----- Provided entries
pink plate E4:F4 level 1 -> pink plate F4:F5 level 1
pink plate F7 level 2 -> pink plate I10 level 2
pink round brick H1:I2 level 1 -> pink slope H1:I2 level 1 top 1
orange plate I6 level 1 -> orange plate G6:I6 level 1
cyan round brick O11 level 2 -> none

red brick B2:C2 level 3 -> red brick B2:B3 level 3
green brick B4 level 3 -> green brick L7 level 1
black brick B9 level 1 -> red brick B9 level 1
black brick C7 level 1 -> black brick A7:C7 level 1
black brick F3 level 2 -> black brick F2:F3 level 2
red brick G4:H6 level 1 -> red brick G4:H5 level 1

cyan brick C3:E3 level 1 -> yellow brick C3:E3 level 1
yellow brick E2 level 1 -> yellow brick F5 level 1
----------
• _What needs to be done_
Transcribe the entries exactly, and make each line match the original.

• _Result of this exercise_
pink plate E4:F4 level 1 -> pink plate F4:F5 level 1
pink plate F7 level 2 -> pink plate I10 level 2
pink round brick H1:I2 level 1 -> pink slope H1:I2 level 1 top 1
orange plate I6 level 1 -> orange plate G6:I6 level 1
cyan round brick O11 level 2 -> none

red brick B2:C2 level 3 -> red brick B2:B3 level 3
green brick B4 level 3 -> green brick L7 level 1
black brick B9 level 1 -> red brick B9 level 1
black brick C7 level 1 -> black brick A7:C7 level 1
black brick F3 level 2 -> black brick F2:F3 level 2
red brick G4:H6 level 1 -> red brick G4:H5 level 1

cyan brick C3:E3 level 1 -> yellow brick C3:E3 level 1
yellow brick E2 level 1 -> yellow brick F5 level 1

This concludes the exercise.